■ WHAT THIS TASK INVOLVES:
Extract each line of the data and write it out again exactly.

====================

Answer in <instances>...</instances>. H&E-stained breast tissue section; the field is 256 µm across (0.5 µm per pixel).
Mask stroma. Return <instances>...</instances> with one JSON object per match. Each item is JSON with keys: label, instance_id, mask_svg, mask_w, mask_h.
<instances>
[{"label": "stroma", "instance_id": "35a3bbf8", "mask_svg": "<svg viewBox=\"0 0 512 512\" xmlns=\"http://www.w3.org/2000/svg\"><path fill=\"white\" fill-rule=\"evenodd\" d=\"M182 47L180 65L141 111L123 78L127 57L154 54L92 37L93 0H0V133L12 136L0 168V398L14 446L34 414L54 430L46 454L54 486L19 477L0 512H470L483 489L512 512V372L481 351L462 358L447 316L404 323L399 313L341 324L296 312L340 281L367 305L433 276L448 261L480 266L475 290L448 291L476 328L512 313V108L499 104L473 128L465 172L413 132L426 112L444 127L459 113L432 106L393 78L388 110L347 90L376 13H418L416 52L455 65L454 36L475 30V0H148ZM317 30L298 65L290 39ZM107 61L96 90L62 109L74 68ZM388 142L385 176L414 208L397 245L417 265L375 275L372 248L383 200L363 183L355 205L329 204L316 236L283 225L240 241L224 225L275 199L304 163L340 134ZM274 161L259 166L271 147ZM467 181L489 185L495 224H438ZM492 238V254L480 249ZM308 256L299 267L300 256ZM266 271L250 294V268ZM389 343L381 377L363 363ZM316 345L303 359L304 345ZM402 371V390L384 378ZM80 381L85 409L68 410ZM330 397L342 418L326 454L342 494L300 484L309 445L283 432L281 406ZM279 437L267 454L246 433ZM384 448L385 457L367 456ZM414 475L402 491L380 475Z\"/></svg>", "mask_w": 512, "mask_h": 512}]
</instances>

====================

■ ANSWER TO THE TASK:
Answer in <instances>...</instances>. H&E-stained breast tissue section; the field is 256 µm across (0.5 µm per pixel).
Mask stroma. Return <instances>...</instances> with one JSON object per match. Each item is JSON with keys: label, instance_id, mask_svg, mask_w, mask_h.
<instances>
[{"label": "stroma", "instance_id": "35a3bbf8", "mask_svg": "<svg viewBox=\"0 0 512 512\" xmlns=\"http://www.w3.org/2000/svg\"><path fill=\"white\" fill-rule=\"evenodd\" d=\"M182 47L180 65L141 111L123 78L127 57L154 54L92 37L93 0H0V133L12 136L0 168V398L14 446L34 414L54 430L46 454L54 486L19 477L0 512H470L483 489L512 512V372L481 351L462 358L447 316L404 323L399 313L341 324L296 312L340 281L367 305L433 276L448 261L480 266L475 290L448 291L476 328L512 313V108L499 104L473 128L465 172L413 132L426 112L444 127L459 113L432 106L393 78L388 110L347 90L376 13H418L416 52L455 65L454 36L475 30V0H148ZM317 30L298 65L290 39ZM107 61L96 90L62 109L74 68ZM388 142L385 176L414 208L397 245L417 265L375 275L372 248L383 200L363 183L355 205L329 204L316 236L283 225L240 241L224 225L275 199L304 163L340 134ZM274 161L259 166L271 147ZM467 181L489 185L495 224H438ZM492 238V254L480 249ZM308 256L299 267L300 256ZM266 271L250 294V268ZM389 343L381 377L363 363ZM316 345L303 359L304 345ZM402 371V390L384 378ZM80 381L85 409L68 410ZM330 397L342 418L326 454L342 494L300 484L309 445L283 432L281 406ZM279 437L267 454L246 433ZM384 448L385 457L367 456ZM414 475L402 491L380 475Z\"/></svg>", "mask_w": 512, "mask_h": 512}]
</instances>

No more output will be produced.